Data items:
■ ■ ■ ■

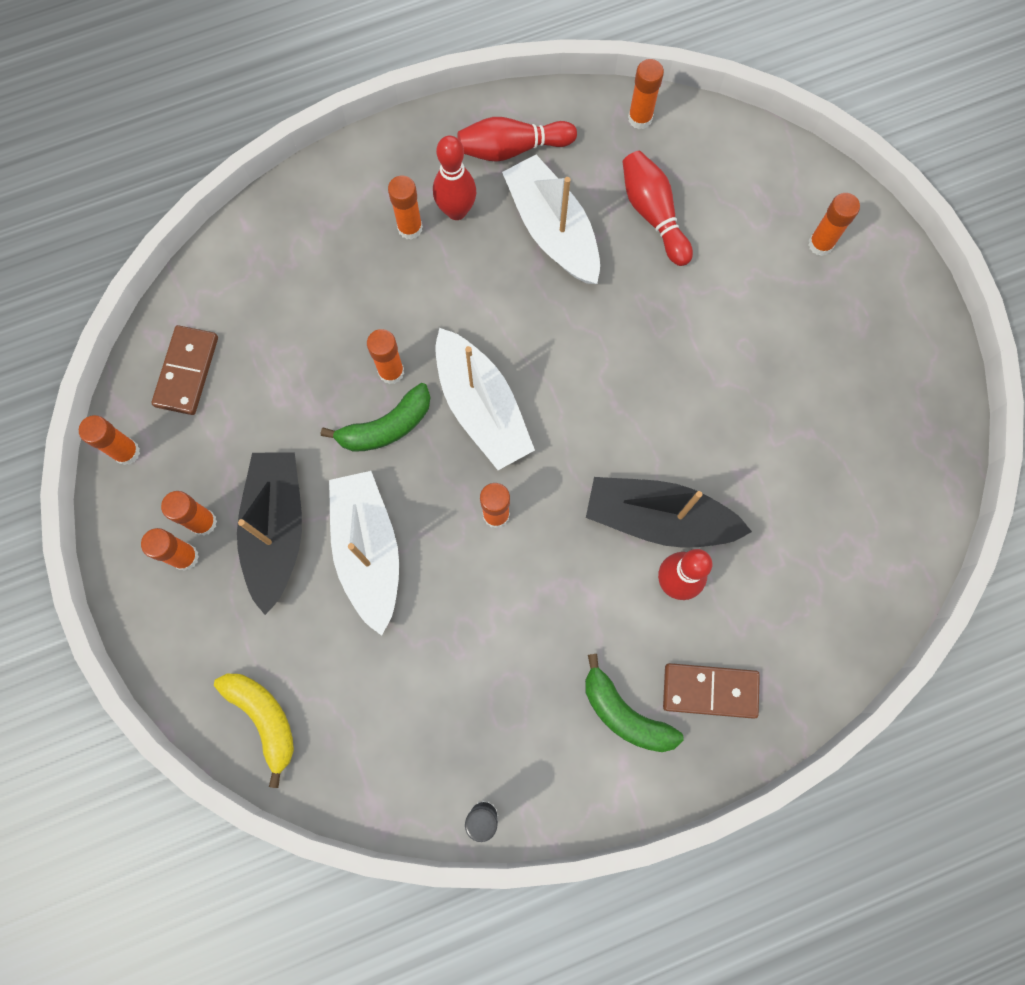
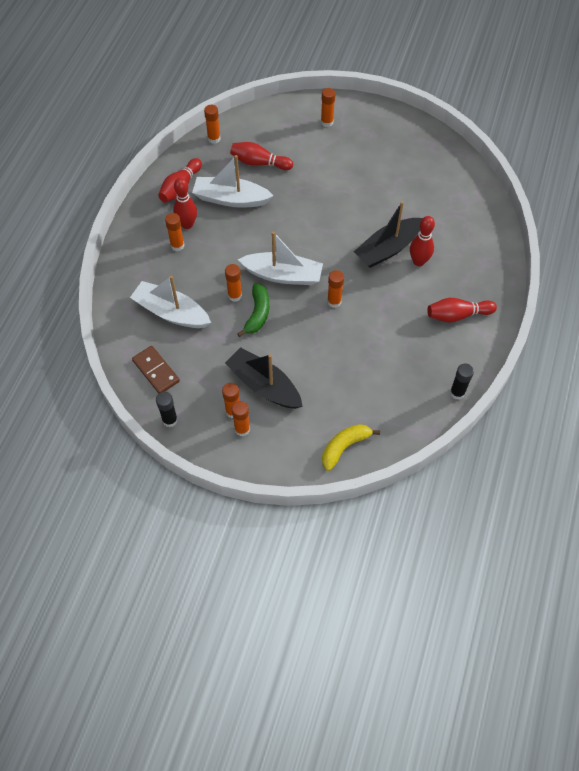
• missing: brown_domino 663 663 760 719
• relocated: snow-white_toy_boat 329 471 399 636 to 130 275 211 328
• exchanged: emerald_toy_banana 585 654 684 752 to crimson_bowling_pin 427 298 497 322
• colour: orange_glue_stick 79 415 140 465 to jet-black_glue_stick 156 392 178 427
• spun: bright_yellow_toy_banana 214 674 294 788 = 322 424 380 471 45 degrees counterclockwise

■ ■ ■ ■

Task requirements:
Skip the pictures, then retype every line above exactly.

Reply to the task:
• missing: brown_domino 663 663 760 719
• relocated: snow-white_toy_boat 329 471 399 636 to 130 275 211 328
• exchanged: emerald_toy_banana 585 654 684 752 to crimson_bowling_pin 427 298 497 322
• colour: orange_glue_stick 79 415 140 465 to jet-black_glue_stick 156 392 178 427
• spun: bright_yellow_toy_banana 214 674 294 788 = 322 424 380 471 45 degrees counterclockwise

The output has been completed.